**Records for processing:**

Segment Open

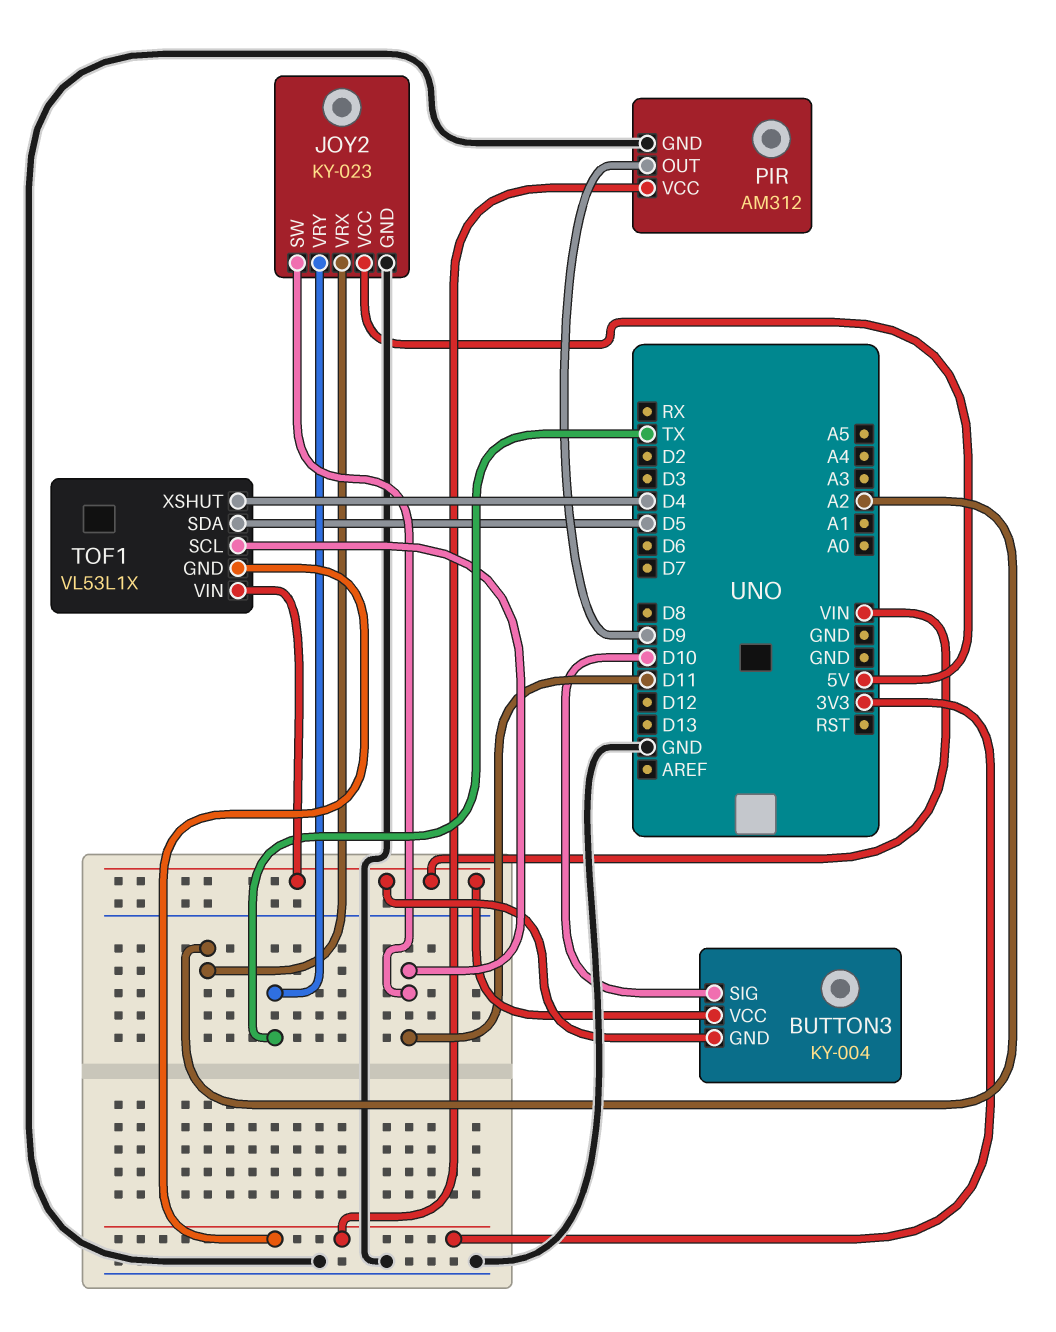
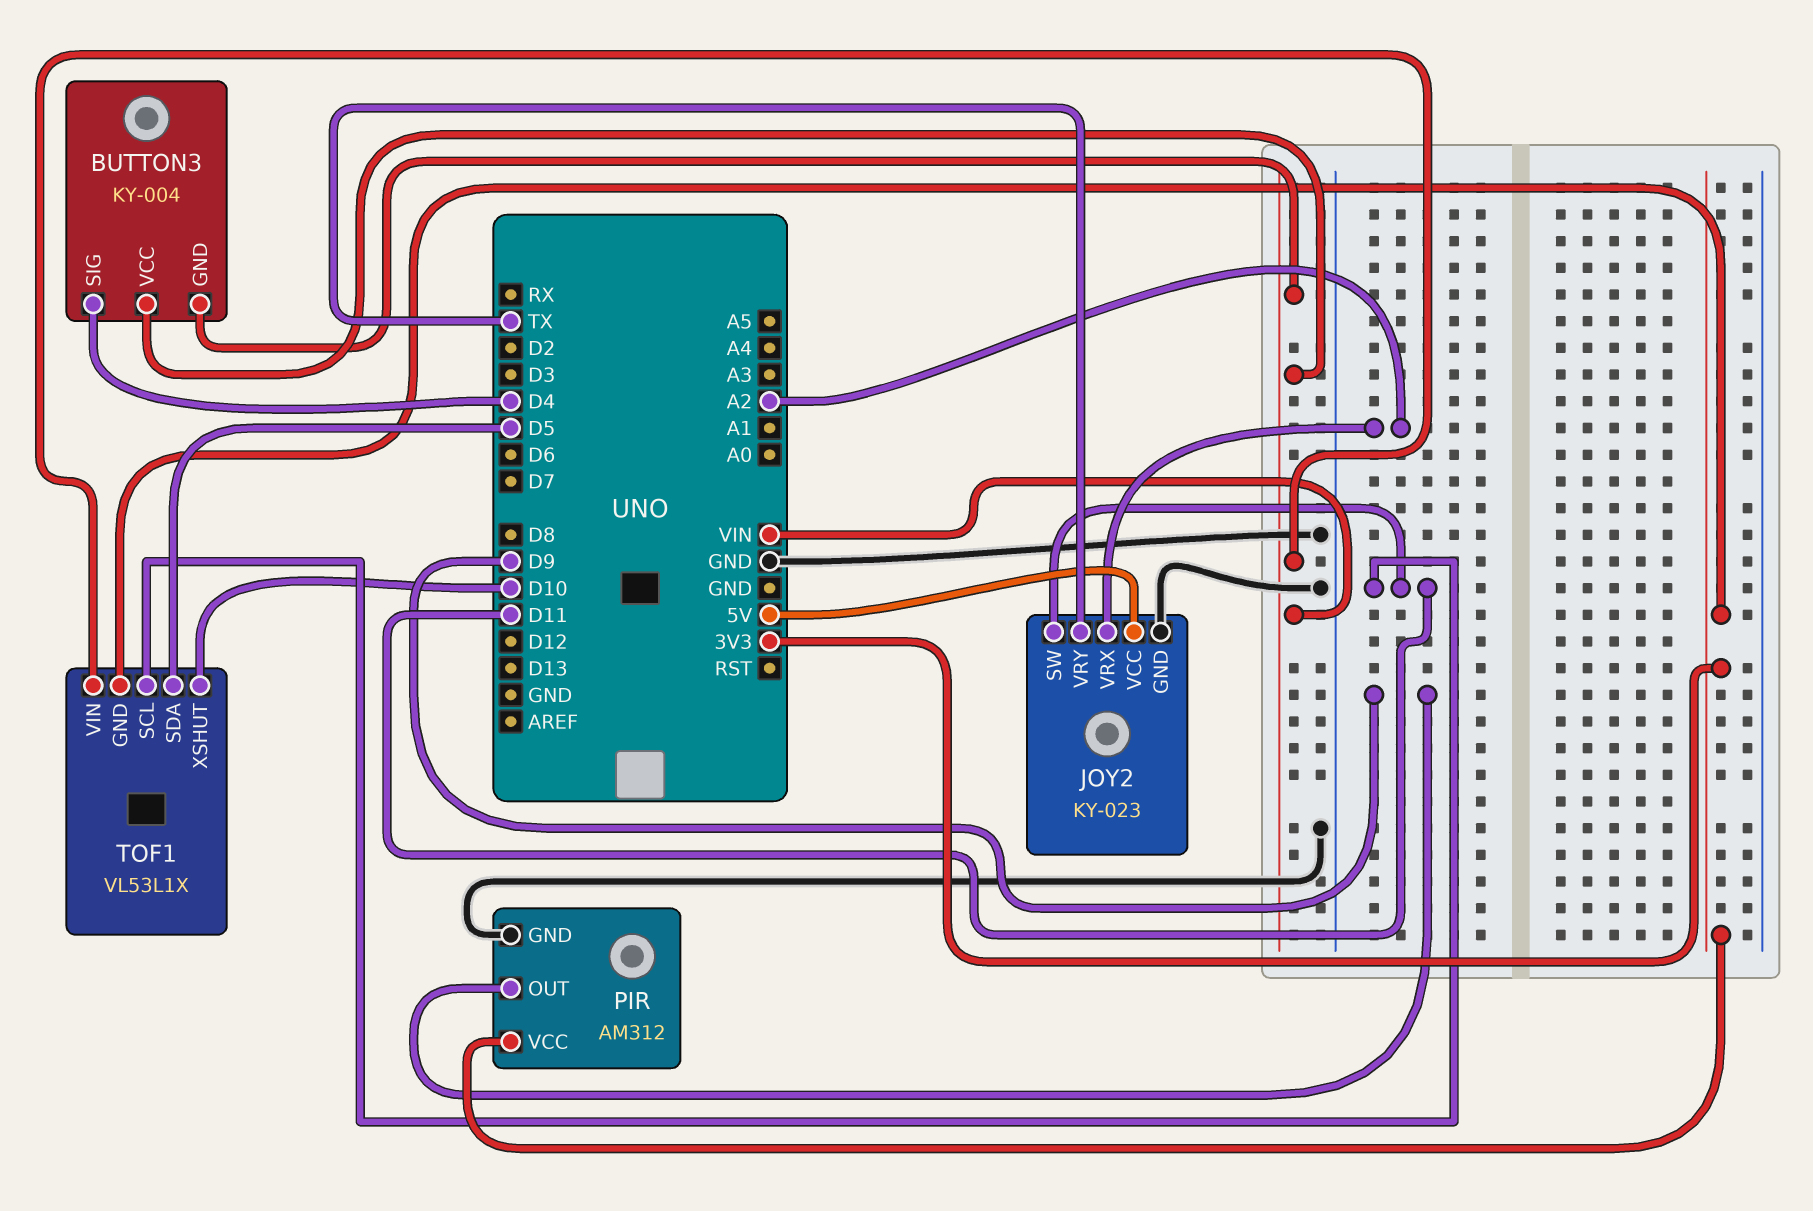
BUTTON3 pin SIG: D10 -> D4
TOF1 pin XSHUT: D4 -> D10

Segment Closed
Segment Open

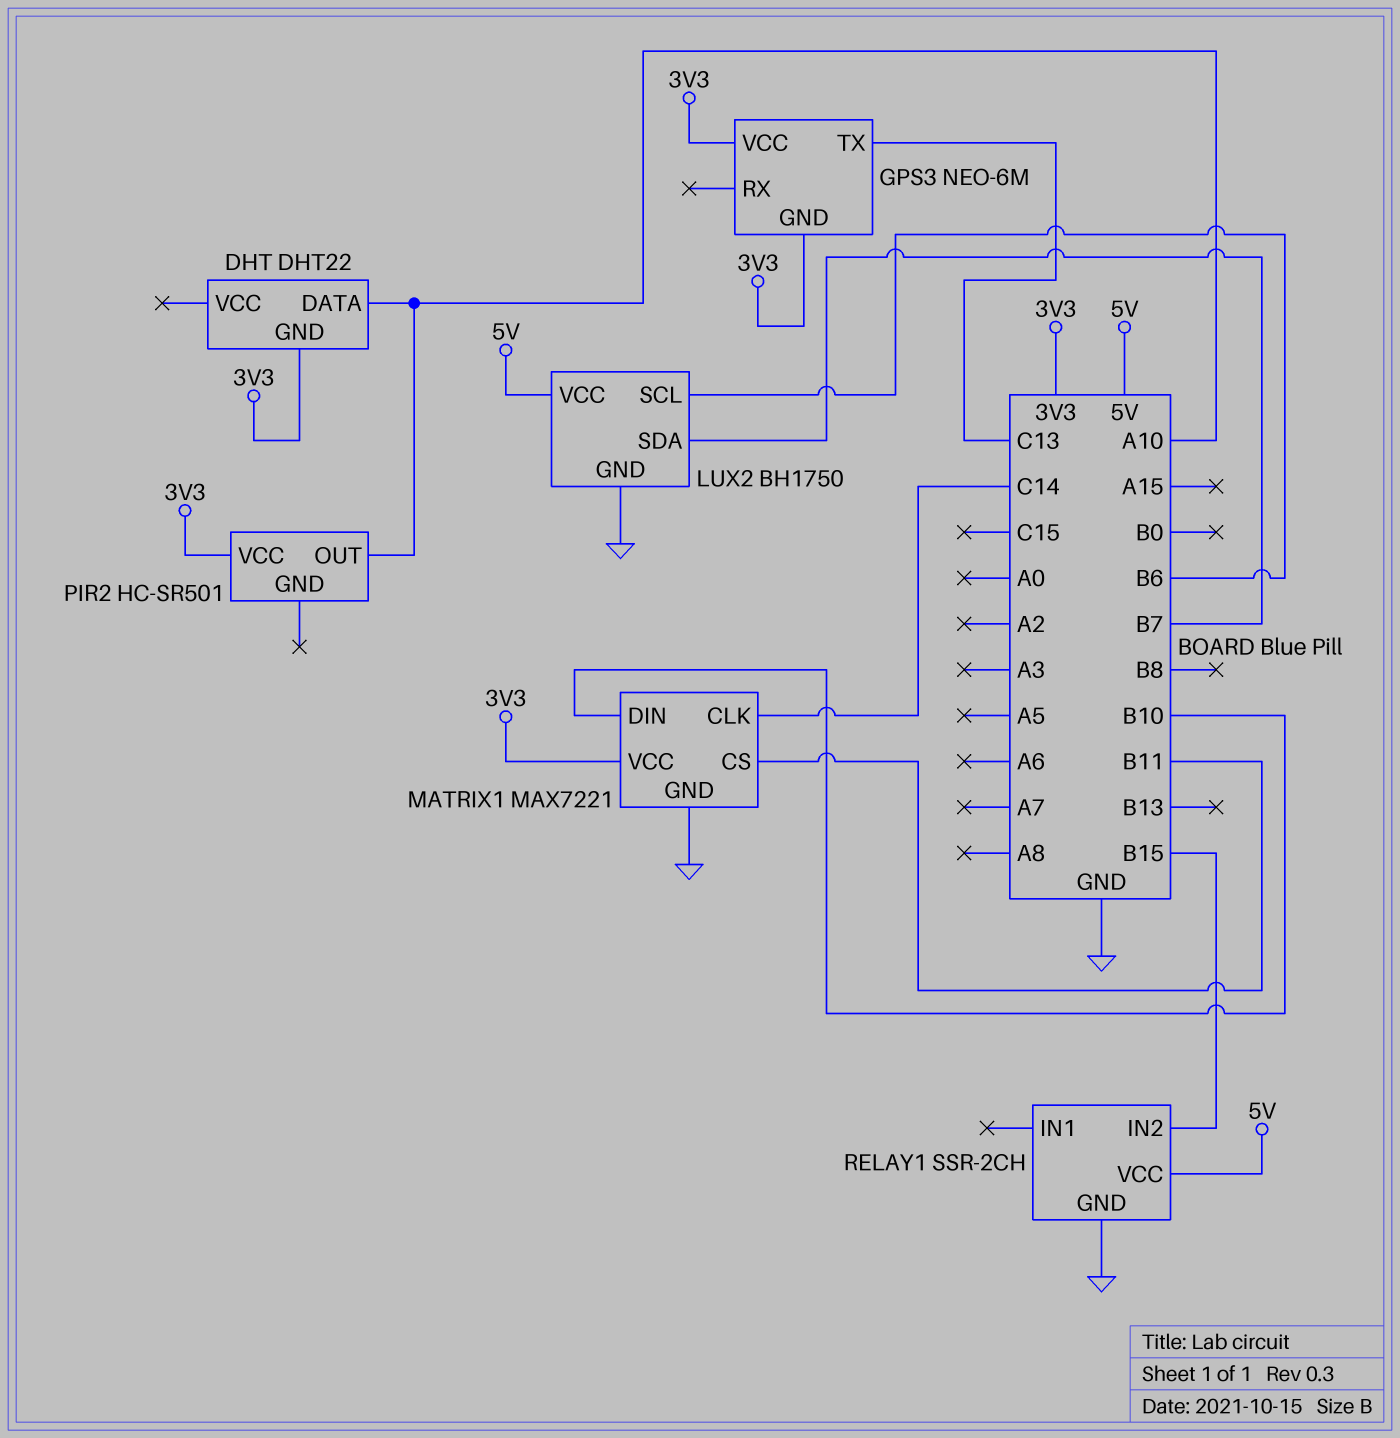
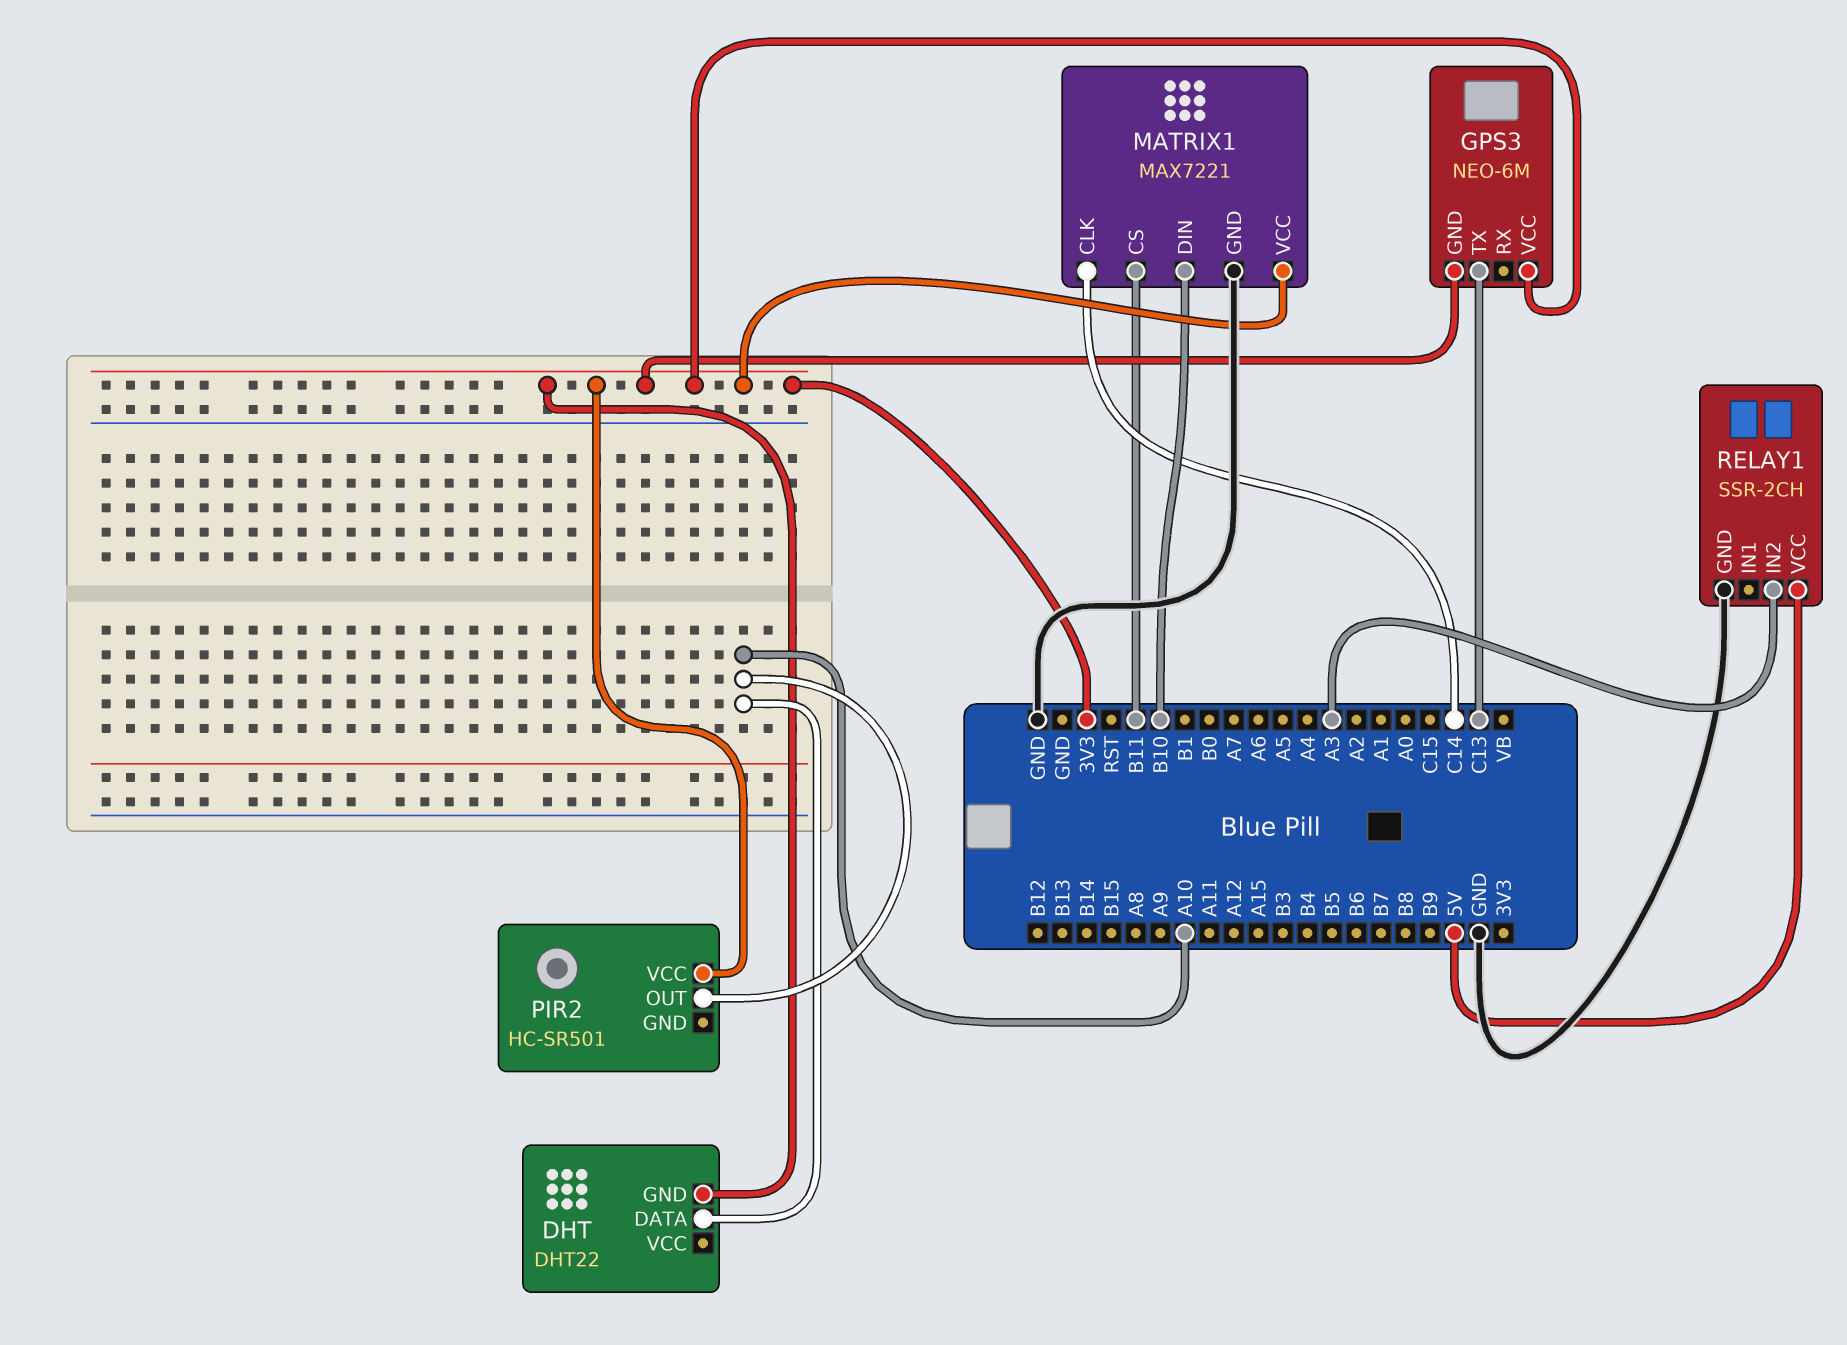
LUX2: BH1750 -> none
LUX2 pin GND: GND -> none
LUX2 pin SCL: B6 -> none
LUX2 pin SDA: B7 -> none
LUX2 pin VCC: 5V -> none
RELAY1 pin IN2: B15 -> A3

Segment Closed

**Goal of the exercise:** Lines to set down from above: the line with "LUX2 pin GND: GND -> none", the line with "RELAY1 pin IN2: B15 -> A3", and every line between, each exactly as written.

**Solution for this problem:**
LUX2 pin GND: GND -> none
LUX2 pin SCL: B6 -> none
LUX2 pin SDA: B7 -> none
LUX2 pin VCC: 5V -> none
RELAY1 pin IN2: B15 -> A3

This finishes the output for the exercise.